[ACTION ITEM]: Somewhere below are a line with "TOF3 pin XSHUT: A5 -> TX" and a later line with "TFT3 pin DC: D26 -> TX2". Output exactly those lines and all lines between them.
▼▼▼
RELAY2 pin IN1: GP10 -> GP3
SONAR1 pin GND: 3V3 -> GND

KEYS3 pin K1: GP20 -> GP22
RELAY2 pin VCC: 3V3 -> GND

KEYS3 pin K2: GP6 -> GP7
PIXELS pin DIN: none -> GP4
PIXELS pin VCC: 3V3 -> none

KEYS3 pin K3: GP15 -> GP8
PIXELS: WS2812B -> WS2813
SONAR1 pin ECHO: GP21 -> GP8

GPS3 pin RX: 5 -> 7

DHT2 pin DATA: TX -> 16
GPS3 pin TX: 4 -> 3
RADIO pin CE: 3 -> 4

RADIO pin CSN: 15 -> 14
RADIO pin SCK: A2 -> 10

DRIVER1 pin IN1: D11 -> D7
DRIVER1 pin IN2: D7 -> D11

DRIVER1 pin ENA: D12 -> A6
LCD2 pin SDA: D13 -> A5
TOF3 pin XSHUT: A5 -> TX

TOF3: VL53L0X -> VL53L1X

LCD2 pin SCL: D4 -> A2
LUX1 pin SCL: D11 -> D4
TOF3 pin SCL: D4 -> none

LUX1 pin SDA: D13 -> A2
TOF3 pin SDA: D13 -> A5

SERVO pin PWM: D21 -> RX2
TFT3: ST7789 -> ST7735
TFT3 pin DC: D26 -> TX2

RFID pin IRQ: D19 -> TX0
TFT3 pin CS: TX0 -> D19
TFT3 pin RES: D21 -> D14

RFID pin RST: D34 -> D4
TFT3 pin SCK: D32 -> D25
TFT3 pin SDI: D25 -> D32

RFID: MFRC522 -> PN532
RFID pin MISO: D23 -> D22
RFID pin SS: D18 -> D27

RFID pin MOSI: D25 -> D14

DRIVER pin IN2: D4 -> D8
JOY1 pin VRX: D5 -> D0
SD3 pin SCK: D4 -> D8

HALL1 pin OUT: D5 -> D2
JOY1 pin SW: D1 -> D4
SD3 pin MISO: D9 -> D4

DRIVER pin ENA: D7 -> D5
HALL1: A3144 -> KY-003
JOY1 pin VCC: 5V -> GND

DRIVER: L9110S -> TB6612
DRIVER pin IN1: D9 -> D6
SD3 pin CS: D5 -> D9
▲▲▲
[RESPONSE AREA]:
TOF3 pin XSHUT: A5 -> TX

TOF3: VL53L0X -> VL53L1X

LCD2 pin SCL: D4 -> A2
LUX1 pin SCL: D11 -> D4
TOF3 pin SCL: D4 -> none

LUX1 pin SDA: D13 -> A2
TOF3 pin SDA: D13 -> A5

SERVO pin PWM: D21 -> RX2
TFT3: ST7789 -> ST7735
TFT3 pin DC: D26 -> TX2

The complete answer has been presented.